[Data for processing]
--*--
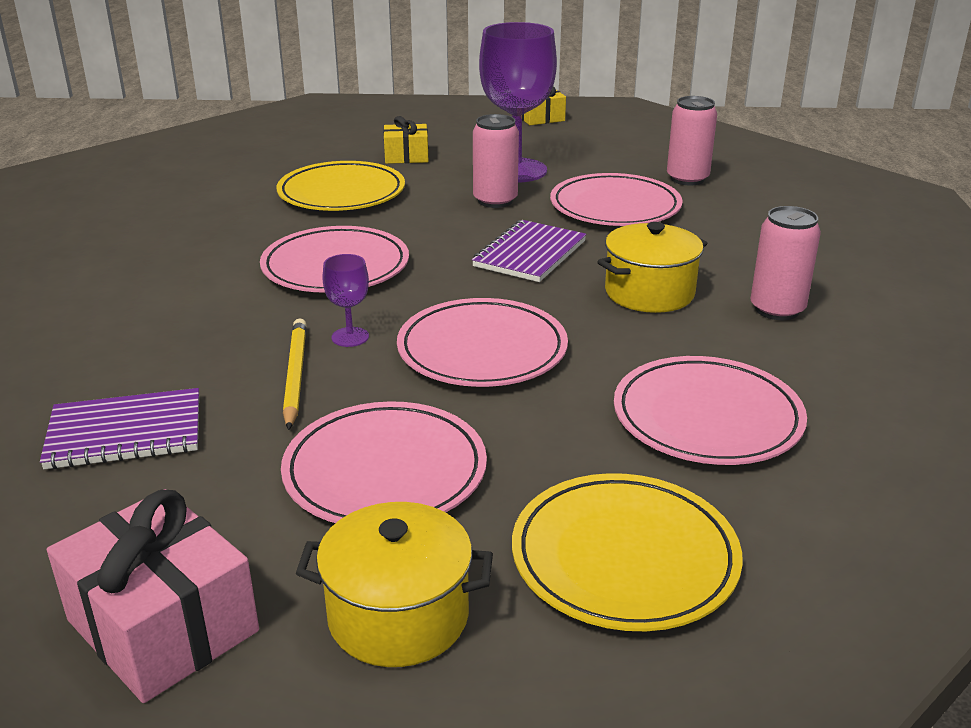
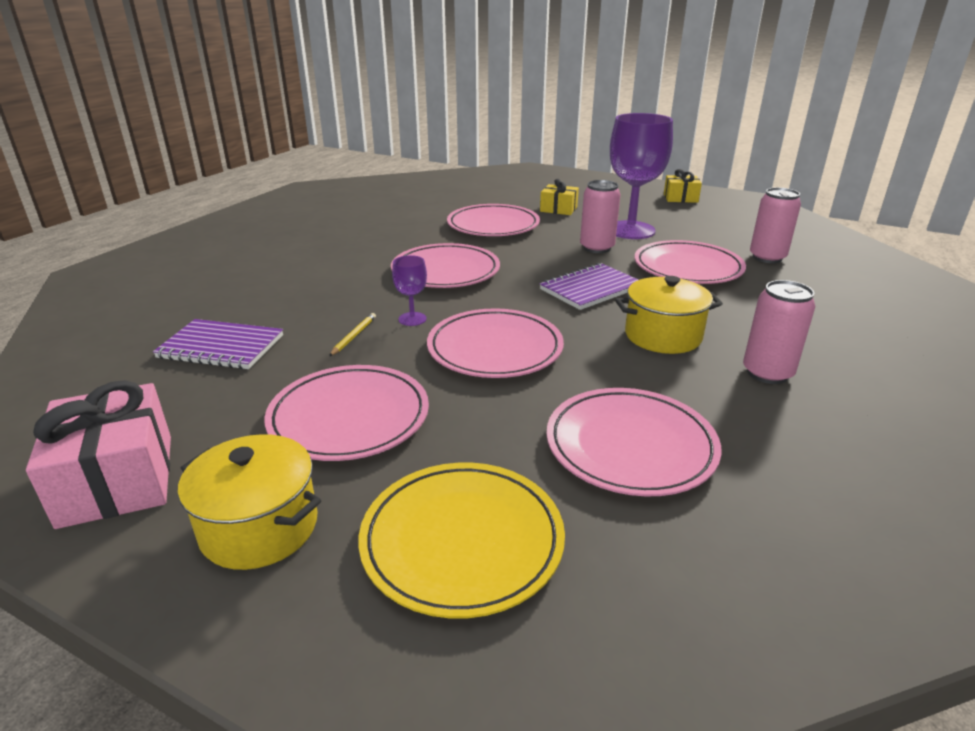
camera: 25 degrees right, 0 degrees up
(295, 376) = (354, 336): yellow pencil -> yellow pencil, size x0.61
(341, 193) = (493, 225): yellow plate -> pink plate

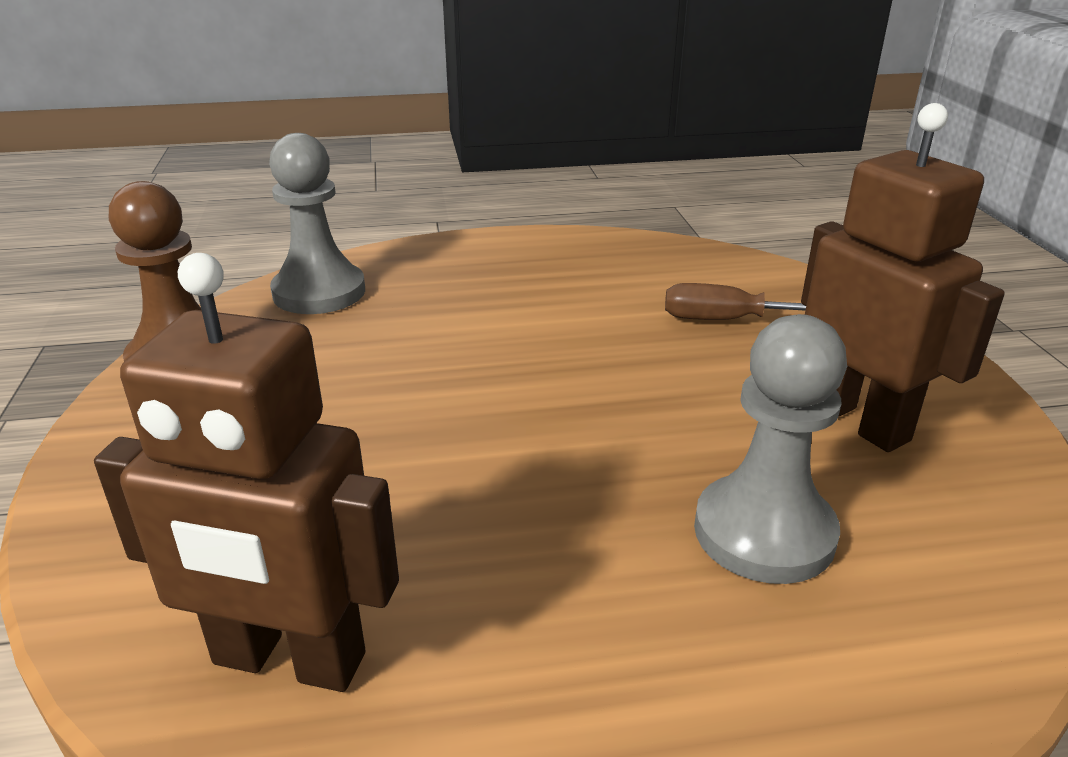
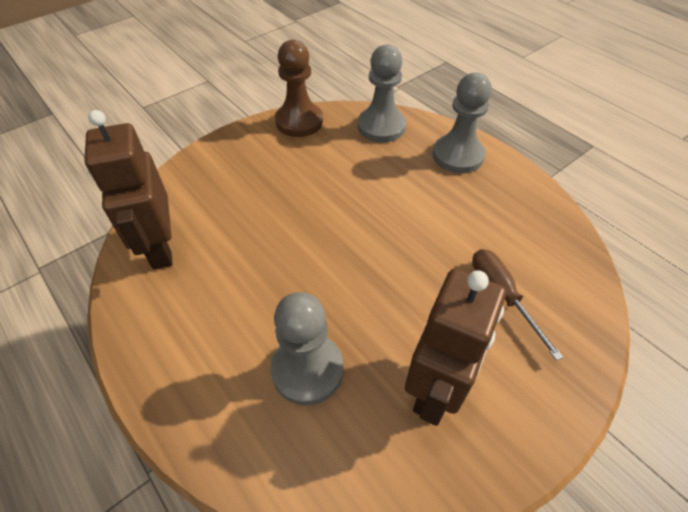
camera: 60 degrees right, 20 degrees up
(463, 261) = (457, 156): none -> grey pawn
--*--
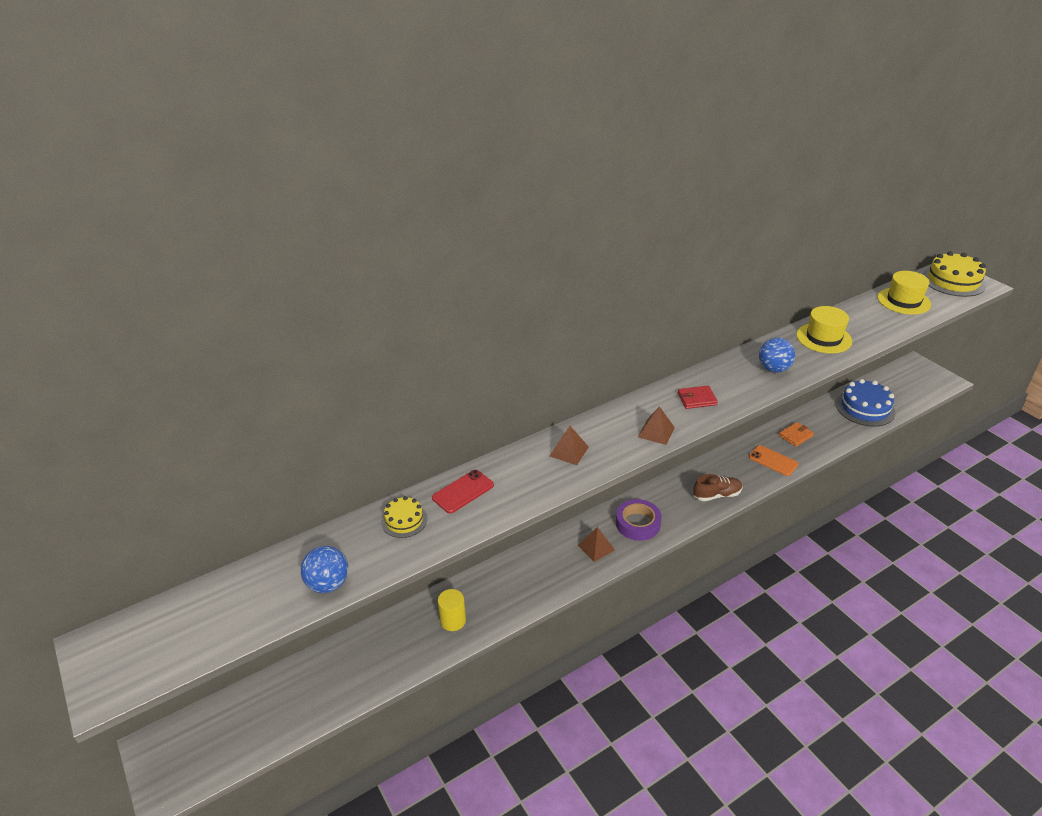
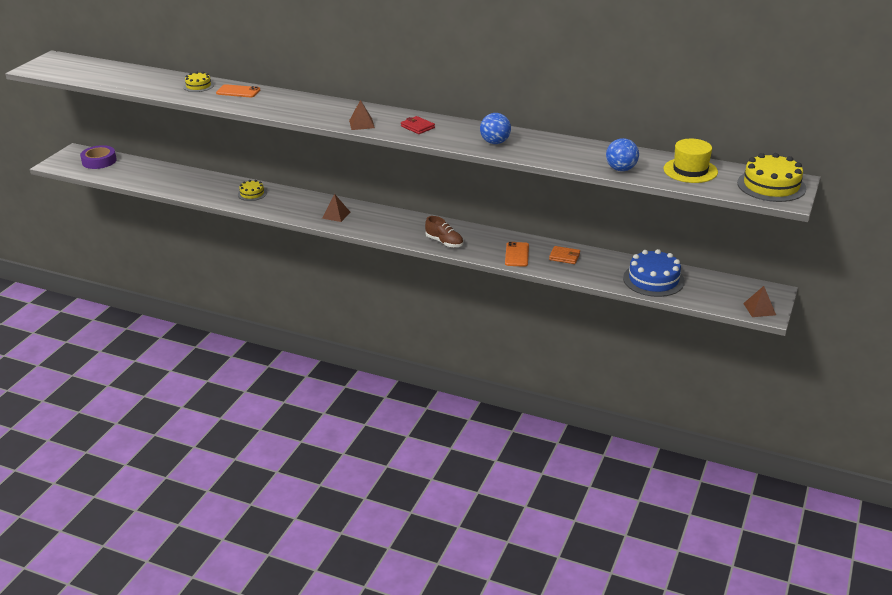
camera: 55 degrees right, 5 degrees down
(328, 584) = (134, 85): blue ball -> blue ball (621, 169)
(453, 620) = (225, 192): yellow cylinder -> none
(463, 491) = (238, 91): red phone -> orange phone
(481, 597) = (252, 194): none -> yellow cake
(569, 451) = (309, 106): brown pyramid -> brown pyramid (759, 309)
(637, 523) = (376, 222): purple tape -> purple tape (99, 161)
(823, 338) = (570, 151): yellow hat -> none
--*--
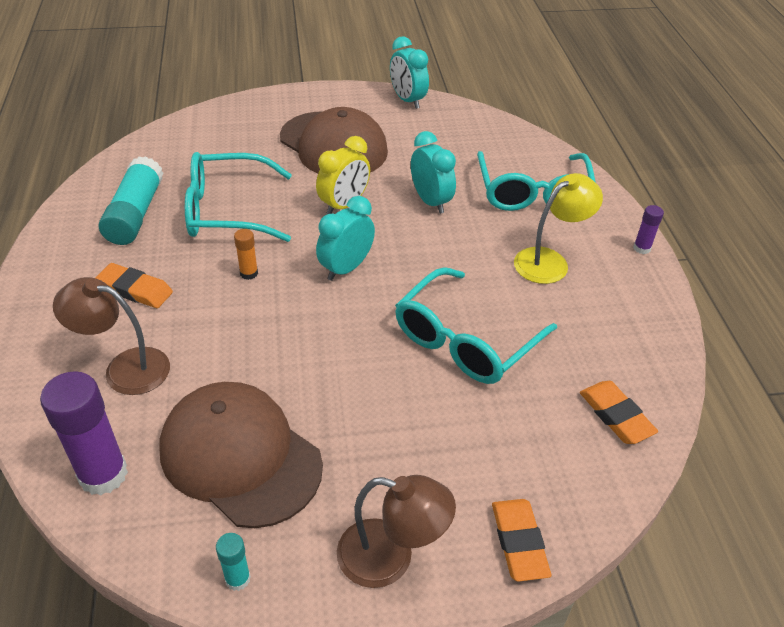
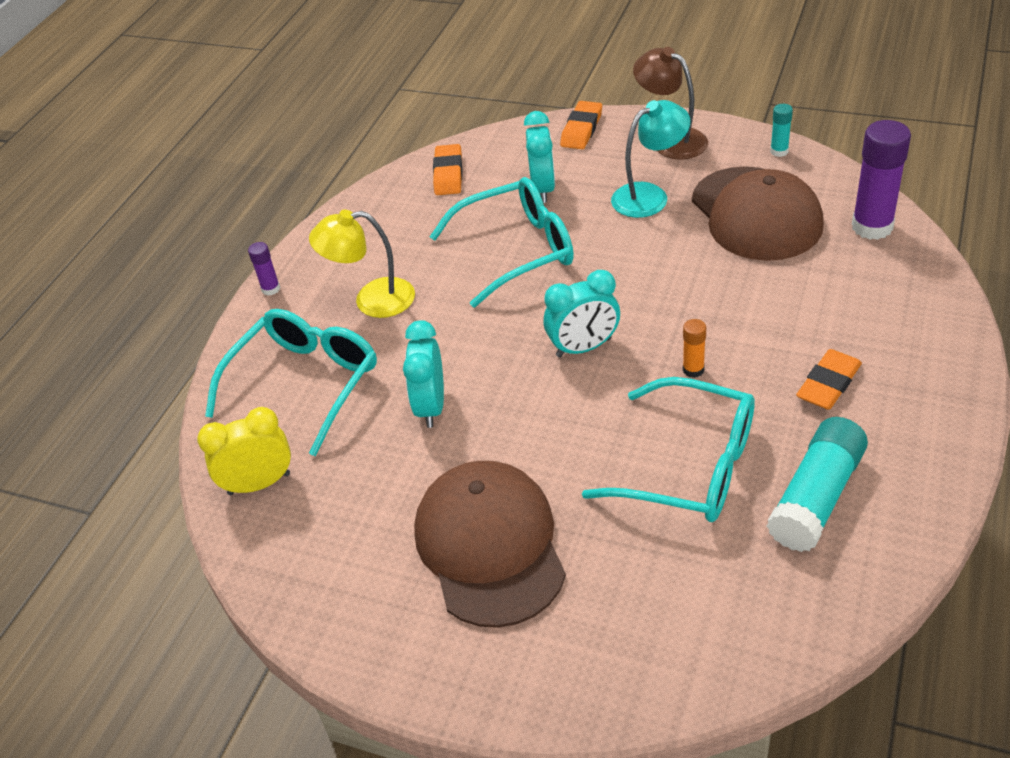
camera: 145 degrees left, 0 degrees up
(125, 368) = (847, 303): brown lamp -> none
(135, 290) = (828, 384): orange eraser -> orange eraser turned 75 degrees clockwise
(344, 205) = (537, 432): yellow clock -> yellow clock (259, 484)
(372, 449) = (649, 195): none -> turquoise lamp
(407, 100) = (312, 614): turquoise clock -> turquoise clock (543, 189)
--*--
[Task instructions]
Scan the lines above for the word "yellow" and copy every one where it occurs.

[Answer area]
(295, 376) = (354, 336): yellow pencil -> yellow pencil, size x0.61
(341, 193) = (493, 225): yellow plate -> pink plate
(453, 620) = (225, 192): yellow cylinder -> none
(481, 597) = (252, 194): none -> yellow cake
(823, 338) = (570, 151): yellow hat -> none
(344, 205) = (537, 432): yellow clock -> yellow clock (259, 484)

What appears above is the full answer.